§ **Exercise directions**: A verbatim copy of the data is wanted, minus any picture in it.

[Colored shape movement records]
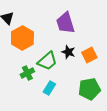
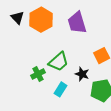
orange hexagon: (22, 38) -> (41, 20), moved
black star: (68, 52) -> (82, 74), moved

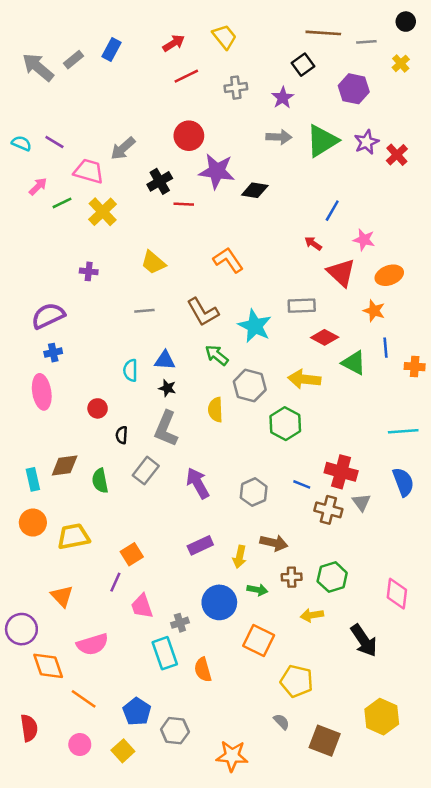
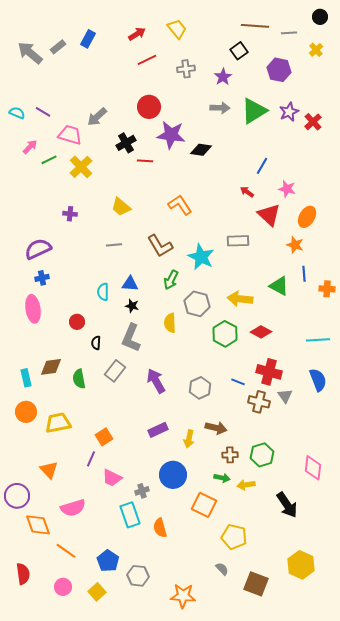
orange ellipse: (389, 275) -> (307, 217), turned -40
red diamond: (325, 337) -> (261, 332), moved
green arrow: (217, 355) -> (171, 280), turned -102
green arrow: (257, 590) -> (222, 478), moved
pink trapezoid: (142, 606) -> (112, 478), turned -45

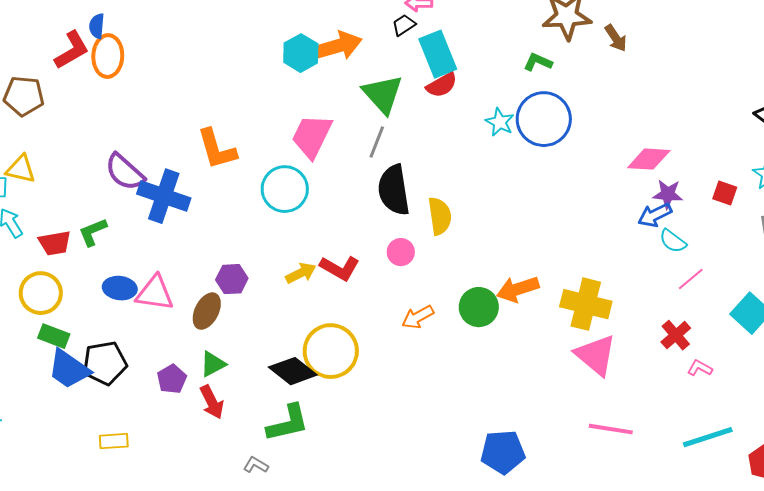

§ **Response area**:
orange hexagon: (22, 38) -> (41, 20), moved
black star: (68, 52) -> (82, 74), moved

orange ellipse: (389, 275) -> (307, 217), turned -40
red diamond: (325, 337) -> (261, 332), moved
green arrow: (217, 355) -> (171, 280), turned -102
green arrow: (257, 590) -> (222, 478), moved
pink trapezoid: (142, 606) -> (112, 478), turned -45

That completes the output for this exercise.